» Written exercise
Extract each line of the data below that contains the string "acciaccatura", copying each in full. Letter case matters when matching.

» Extracted information
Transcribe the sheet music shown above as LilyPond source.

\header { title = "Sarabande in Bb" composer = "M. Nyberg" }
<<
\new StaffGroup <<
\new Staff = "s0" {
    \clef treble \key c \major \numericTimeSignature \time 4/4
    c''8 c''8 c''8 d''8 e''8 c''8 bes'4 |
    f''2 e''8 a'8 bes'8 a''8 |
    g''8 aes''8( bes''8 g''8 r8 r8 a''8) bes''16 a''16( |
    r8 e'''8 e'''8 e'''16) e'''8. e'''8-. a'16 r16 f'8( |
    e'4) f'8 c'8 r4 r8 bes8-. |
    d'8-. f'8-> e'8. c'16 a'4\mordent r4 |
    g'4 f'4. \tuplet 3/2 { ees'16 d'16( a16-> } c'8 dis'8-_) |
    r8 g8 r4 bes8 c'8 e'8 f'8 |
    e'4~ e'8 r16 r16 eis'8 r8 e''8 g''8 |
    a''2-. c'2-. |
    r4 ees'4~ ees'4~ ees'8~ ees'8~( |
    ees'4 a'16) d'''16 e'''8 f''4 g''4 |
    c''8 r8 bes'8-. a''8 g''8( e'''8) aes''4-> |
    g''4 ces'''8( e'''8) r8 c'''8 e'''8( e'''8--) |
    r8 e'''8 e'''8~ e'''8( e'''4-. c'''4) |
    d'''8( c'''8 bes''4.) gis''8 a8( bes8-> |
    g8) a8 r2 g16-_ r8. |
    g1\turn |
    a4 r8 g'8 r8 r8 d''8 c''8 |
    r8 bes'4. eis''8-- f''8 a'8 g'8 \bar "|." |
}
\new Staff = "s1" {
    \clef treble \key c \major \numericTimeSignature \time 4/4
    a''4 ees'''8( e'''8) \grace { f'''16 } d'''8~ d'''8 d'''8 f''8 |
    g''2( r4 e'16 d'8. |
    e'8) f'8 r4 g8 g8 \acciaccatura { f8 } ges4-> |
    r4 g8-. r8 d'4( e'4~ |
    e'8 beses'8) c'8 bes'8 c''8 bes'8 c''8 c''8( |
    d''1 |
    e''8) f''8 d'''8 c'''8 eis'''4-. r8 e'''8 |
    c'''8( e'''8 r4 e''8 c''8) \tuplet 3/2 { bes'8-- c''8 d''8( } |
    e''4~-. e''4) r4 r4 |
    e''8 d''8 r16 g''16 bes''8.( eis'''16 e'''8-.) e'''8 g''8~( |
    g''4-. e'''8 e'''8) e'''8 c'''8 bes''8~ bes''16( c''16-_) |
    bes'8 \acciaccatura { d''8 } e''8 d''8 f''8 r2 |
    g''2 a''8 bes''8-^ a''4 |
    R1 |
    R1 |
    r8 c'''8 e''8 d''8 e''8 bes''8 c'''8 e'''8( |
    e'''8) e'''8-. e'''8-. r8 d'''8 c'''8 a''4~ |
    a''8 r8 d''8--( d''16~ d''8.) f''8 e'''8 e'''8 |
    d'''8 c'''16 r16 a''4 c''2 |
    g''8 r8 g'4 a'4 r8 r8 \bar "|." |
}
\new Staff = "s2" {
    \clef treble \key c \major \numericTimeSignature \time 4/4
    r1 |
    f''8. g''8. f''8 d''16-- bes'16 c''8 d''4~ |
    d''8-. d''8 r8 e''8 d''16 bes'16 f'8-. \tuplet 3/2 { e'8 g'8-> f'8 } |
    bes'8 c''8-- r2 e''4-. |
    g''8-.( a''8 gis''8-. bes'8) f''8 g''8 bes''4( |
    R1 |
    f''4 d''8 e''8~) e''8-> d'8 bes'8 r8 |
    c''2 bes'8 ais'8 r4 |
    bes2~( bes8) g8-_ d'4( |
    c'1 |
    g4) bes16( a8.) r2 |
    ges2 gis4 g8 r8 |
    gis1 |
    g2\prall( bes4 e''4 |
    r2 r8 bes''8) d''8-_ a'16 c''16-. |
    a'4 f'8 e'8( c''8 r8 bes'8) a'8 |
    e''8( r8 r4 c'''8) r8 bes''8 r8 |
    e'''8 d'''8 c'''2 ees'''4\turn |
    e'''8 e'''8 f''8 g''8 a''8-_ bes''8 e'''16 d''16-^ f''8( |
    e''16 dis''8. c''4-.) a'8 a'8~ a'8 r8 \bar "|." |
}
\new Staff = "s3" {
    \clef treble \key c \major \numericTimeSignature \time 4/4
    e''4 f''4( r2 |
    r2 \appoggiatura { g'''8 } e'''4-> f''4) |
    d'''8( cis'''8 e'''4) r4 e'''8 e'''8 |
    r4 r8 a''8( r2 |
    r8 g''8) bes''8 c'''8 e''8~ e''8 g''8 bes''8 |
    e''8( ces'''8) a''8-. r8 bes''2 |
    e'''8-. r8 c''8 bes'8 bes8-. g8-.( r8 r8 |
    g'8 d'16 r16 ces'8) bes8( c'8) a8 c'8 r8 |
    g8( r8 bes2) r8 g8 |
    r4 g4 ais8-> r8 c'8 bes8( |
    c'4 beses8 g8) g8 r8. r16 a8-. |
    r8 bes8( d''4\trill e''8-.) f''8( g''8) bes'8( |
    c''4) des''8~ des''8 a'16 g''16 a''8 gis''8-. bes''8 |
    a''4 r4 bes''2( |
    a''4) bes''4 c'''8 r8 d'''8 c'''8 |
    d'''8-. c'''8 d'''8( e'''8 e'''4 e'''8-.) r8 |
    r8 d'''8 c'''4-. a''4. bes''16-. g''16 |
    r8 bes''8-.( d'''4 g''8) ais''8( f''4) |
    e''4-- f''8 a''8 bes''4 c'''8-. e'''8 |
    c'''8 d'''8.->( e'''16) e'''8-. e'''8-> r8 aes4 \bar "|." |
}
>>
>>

» In response
    e'8) f'8 r4 g8 g8 \acciaccatura { f8 } ges4-> |
    bes'8 \acciaccatura { d''8 } e''8 d''8 f''8 r2 |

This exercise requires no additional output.